▶ _TRY IT_
Set down all the lines below, each one exactly as shown.

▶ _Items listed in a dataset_
┄┄┄┄┄┄┄┄┄┄

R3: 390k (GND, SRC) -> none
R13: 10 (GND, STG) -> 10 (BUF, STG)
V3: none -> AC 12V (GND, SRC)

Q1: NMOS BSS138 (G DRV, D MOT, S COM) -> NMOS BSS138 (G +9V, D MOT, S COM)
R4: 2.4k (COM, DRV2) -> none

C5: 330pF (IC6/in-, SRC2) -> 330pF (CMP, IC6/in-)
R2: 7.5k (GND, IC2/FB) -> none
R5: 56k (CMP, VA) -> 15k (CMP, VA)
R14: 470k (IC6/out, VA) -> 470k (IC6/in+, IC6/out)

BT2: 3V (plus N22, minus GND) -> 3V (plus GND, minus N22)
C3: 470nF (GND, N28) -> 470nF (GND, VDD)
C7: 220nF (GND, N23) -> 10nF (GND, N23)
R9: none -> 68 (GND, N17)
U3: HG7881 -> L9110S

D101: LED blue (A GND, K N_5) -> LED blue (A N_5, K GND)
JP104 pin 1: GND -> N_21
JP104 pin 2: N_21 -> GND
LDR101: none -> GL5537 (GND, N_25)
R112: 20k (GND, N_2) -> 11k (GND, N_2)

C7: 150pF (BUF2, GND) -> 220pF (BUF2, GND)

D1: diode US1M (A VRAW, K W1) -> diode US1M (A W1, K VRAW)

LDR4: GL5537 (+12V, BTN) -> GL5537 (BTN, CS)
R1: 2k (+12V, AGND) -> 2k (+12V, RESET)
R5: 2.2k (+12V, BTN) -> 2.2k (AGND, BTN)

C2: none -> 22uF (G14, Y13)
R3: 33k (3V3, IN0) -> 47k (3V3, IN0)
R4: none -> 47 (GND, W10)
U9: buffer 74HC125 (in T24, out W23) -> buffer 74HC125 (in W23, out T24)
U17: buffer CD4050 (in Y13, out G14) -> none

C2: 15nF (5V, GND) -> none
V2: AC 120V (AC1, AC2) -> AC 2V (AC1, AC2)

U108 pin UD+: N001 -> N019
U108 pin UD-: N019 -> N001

┄┄┄┄┄┄┄┄┄┄

▶ _THE ANSWER_
R3: 390k (GND, SRC) -> none
R13: 10 (GND, STG) -> 10 (BUF, STG)
V3: none -> AC 12V (GND, SRC)

Q1: NMOS BSS138 (G DRV, D MOT, S COM) -> NMOS BSS138 (G +9V, D MOT, S COM)
R4: 2.4k (COM, DRV2) -> none

C5: 330pF (IC6/in-, SRC2) -> 330pF (CMP, IC6/in-)
R2: 7.5k (GND, IC2/FB) -> none
R5: 56k (CMP, VA) -> 15k (CMP, VA)
R14: 470k (IC6/out, VA) -> 470k (IC6/in+, IC6/out)

BT2: 3V (plus N22, minus GND) -> 3V (plus GND, minus N22)
C3: 470nF (GND, N28) -> 470nF (GND, VDD)
C7: 220nF (GND, N23) -> 10nF (GND, N23)
R9: none -> 68 (GND, N17)
U3: HG7881 -> L9110S

D101: LED blue (A GND, K N_5) -> LED blue (A N_5, K GND)
JP104 pin 1: GND -> N_21
JP104 pin 2: N_21 -> GND
LDR101: none -> GL5537 (GND, N_25)
R112: 20k (GND, N_2) -> 11k (GND, N_2)

C7: 150pF (BUF2, GND) -> 220pF (BUF2, GND)

D1: diode US1M (A VRAW, K W1) -> diode US1M (A W1, K VRAW)

LDR4: GL5537 (+12V, BTN) -> GL5537 (BTN, CS)
R1: 2k (+12V, AGND) -> 2k (+12V, RESET)
R5: 2.2k (+12V, BTN) -> 2.2k (AGND, BTN)

C2: none -> 22uF (G14, Y13)
R3: 33k (3V3, IN0) -> 47k (3V3, IN0)
R4: none -> 47 (GND, W10)
U9: buffer 74HC125 (in T24, out W23) -> buffer 74HC125 (in W23, out T24)
U17: buffer CD4050 (in Y13, out G14) -> none

C2: 15nF (5V, GND) -> none
V2: AC 120V (AC1, AC2) -> AC 2V (AC1, AC2)

U108 pin UD+: N001 -> N019
U108 pin UD-: N019 -> N001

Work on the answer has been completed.